## WHAT YOU SHOULD DO
Can you copy from the data below every line from the one containing "white trapezoid: moved 17 px right" up to and including the one containing "cyan arrow: moved 5 px left, 12 px down"? Leave the pictures out of your copy.

============

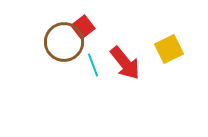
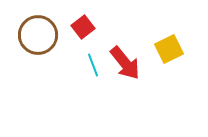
brown circle: moved 26 px left, 7 px up
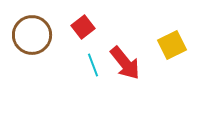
brown circle: moved 6 px left
yellow square: moved 3 px right, 4 px up
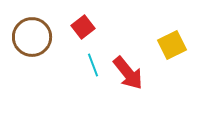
brown circle: moved 2 px down
red arrow: moved 3 px right, 10 px down
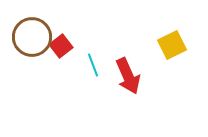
red square: moved 22 px left, 19 px down
red arrow: moved 3 px down; rotated 15 degrees clockwise
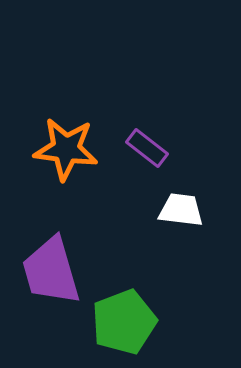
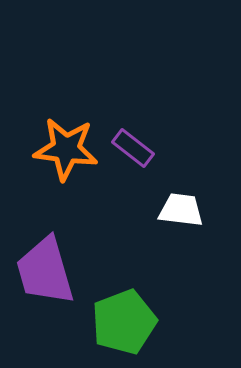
purple rectangle: moved 14 px left
purple trapezoid: moved 6 px left
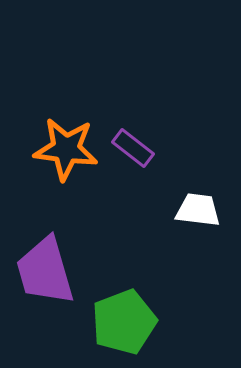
white trapezoid: moved 17 px right
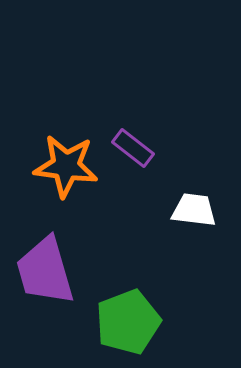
orange star: moved 17 px down
white trapezoid: moved 4 px left
green pentagon: moved 4 px right
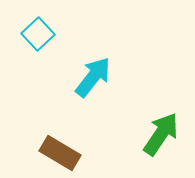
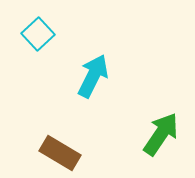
cyan arrow: moved 1 px up; rotated 12 degrees counterclockwise
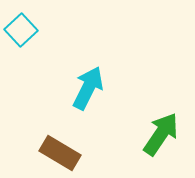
cyan square: moved 17 px left, 4 px up
cyan arrow: moved 5 px left, 12 px down
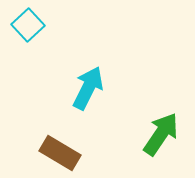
cyan square: moved 7 px right, 5 px up
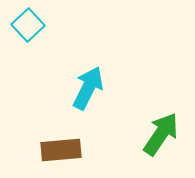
brown rectangle: moved 1 px right, 3 px up; rotated 36 degrees counterclockwise
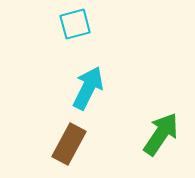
cyan square: moved 47 px right, 1 px up; rotated 28 degrees clockwise
brown rectangle: moved 8 px right, 6 px up; rotated 57 degrees counterclockwise
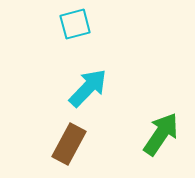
cyan arrow: rotated 18 degrees clockwise
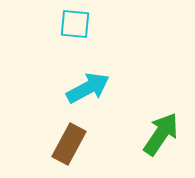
cyan square: rotated 20 degrees clockwise
cyan arrow: rotated 18 degrees clockwise
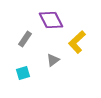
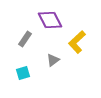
purple diamond: moved 1 px left
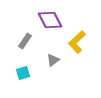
gray rectangle: moved 2 px down
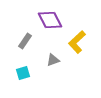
gray triangle: rotated 16 degrees clockwise
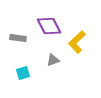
purple diamond: moved 1 px left, 6 px down
gray rectangle: moved 7 px left, 3 px up; rotated 63 degrees clockwise
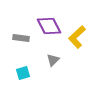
gray rectangle: moved 3 px right
yellow L-shape: moved 5 px up
gray triangle: rotated 24 degrees counterclockwise
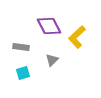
gray rectangle: moved 9 px down
gray triangle: moved 1 px left
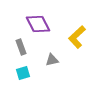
purple diamond: moved 11 px left, 2 px up
gray rectangle: rotated 63 degrees clockwise
gray triangle: rotated 32 degrees clockwise
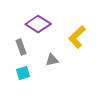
purple diamond: rotated 30 degrees counterclockwise
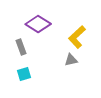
gray triangle: moved 19 px right
cyan square: moved 1 px right, 1 px down
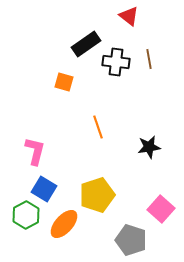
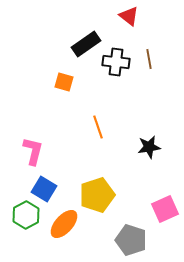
pink L-shape: moved 2 px left
pink square: moved 4 px right; rotated 24 degrees clockwise
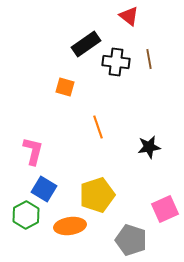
orange square: moved 1 px right, 5 px down
orange ellipse: moved 6 px right, 2 px down; rotated 40 degrees clockwise
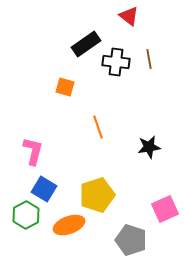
orange ellipse: moved 1 px left, 1 px up; rotated 12 degrees counterclockwise
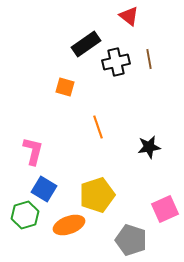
black cross: rotated 20 degrees counterclockwise
green hexagon: moved 1 px left; rotated 12 degrees clockwise
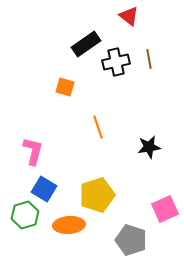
orange ellipse: rotated 16 degrees clockwise
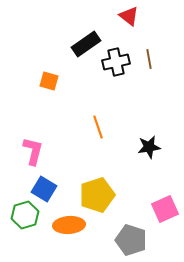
orange square: moved 16 px left, 6 px up
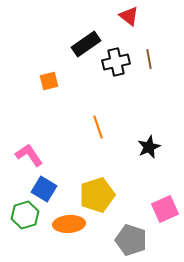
orange square: rotated 30 degrees counterclockwise
black star: rotated 15 degrees counterclockwise
pink L-shape: moved 4 px left, 4 px down; rotated 48 degrees counterclockwise
orange ellipse: moved 1 px up
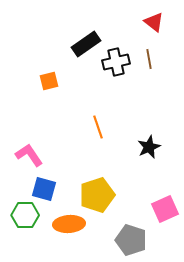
red triangle: moved 25 px right, 6 px down
blue square: rotated 15 degrees counterclockwise
green hexagon: rotated 16 degrees clockwise
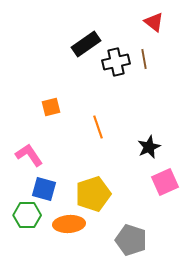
brown line: moved 5 px left
orange square: moved 2 px right, 26 px down
yellow pentagon: moved 4 px left, 1 px up
pink square: moved 27 px up
green hexagon: moved 2 px right
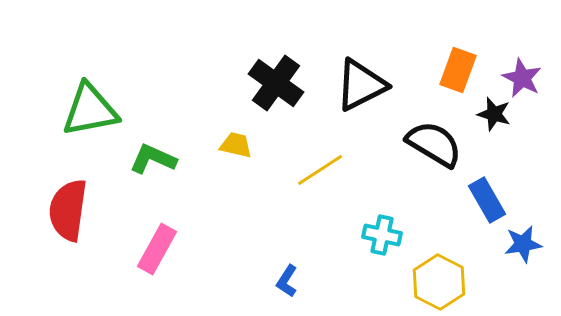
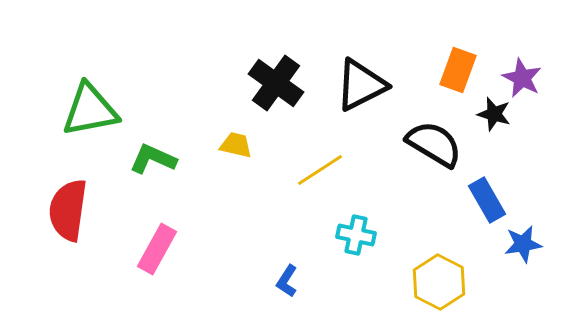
cyan cross: moved 26 px left
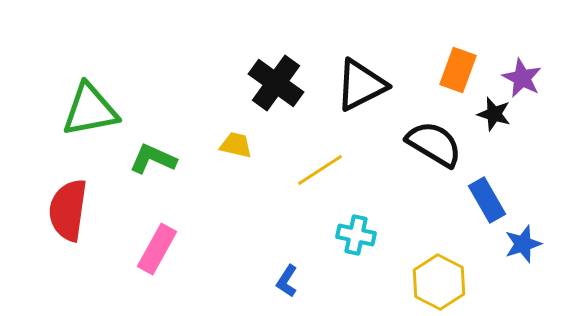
blue star: rotated 9 degrees counterclockwise
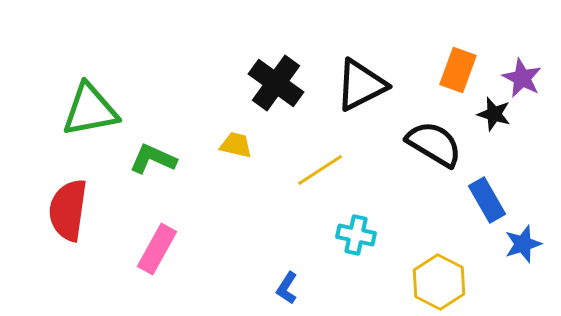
blue L-shape: moved 7 px down
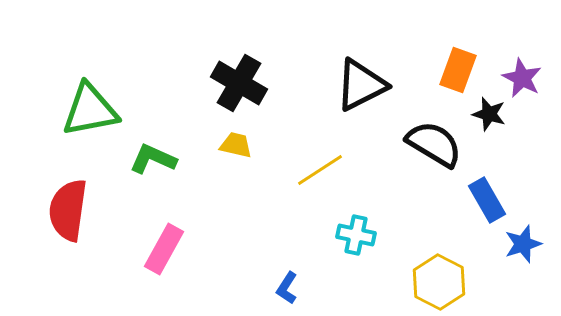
black cross: moved 37 px left; rotated 6 degrees counterclockwise
black star: moved 5 px left
pink rectangle: moved 7 px right
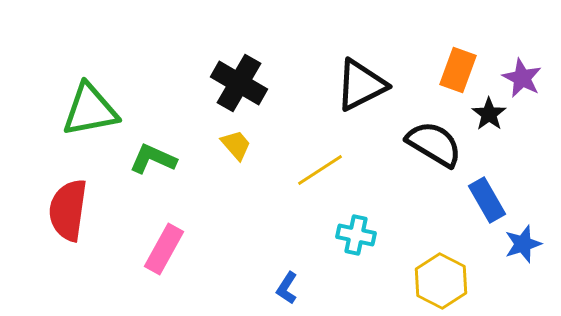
black star: rotated 20 degrees clockwise
yellow trapezoid: rotated 36 degrees clockwise
yellow hexagon: moved 2 px right, 1 px up
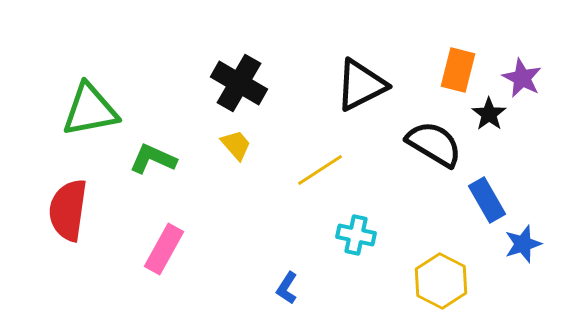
orange rectangle: rotated 6 degrees counterclockwise
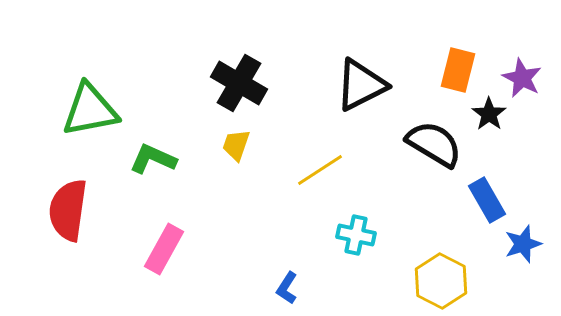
yellow trapezoid: rotated 120 degrees counterclockwise
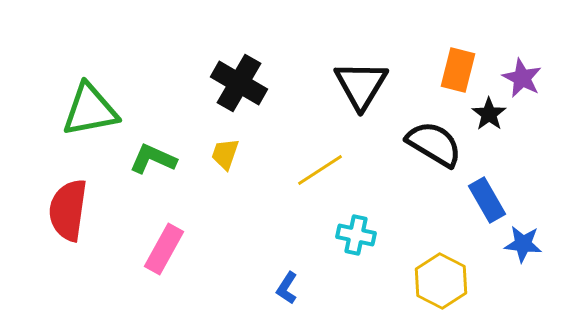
black triangle: rotated 32 degrees counterclockwise
yellow trapezoid: moved 11 px left, 9 px down
blue star: rotated 24 degrees clockwise
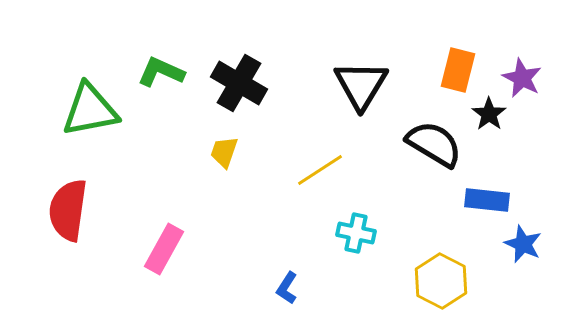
yellow trapezoid: moved 1 px left, 2 px up
green L-shape: moved 8 px right, 87 px up
blue rectangle: rotated 54 degrees counterclockwise
cyan cross: moved 2 px up
blue star: rotated 18 degrees clockwise
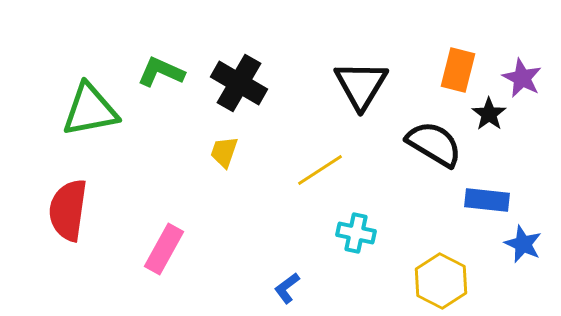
blue L-shape: rotated 20 degrees clockwise
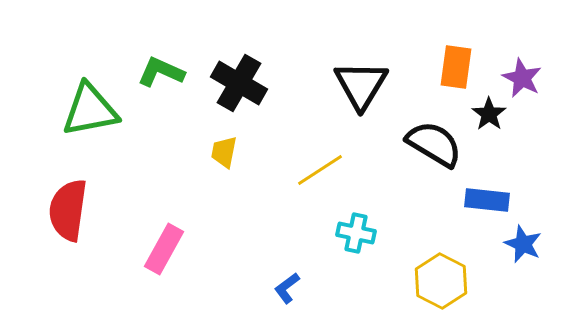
orange rectangle: moved 2 px left, 3 px up; rotated 6 degrees counterclockwise
yellow trapezoid: rotated 8 degrees counterclockwise
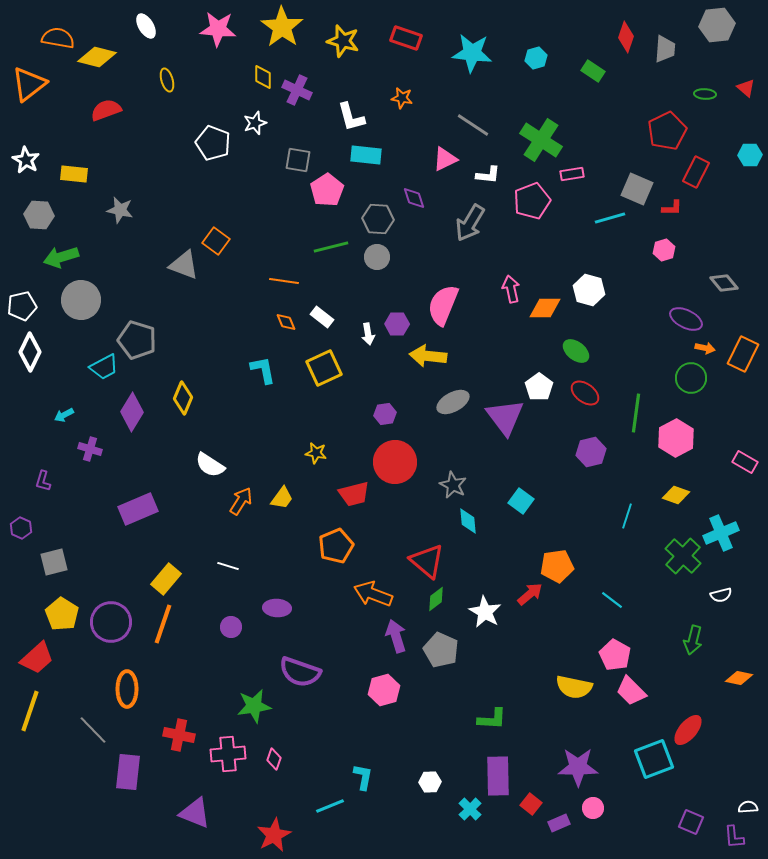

============

## RESULT OF THIS TASK
white trapezoid: moved 17 px right
orange star: moved 17 px down
white trapezoid: moved 4 px left
green pentagon: moved 4 px right
cyan arrow: moved 1 px up; rotated 12 degrees counterclockwise
cyan square: moved 17 px left, 4 px up
cyan arrow: moved 5 px left, 12 px down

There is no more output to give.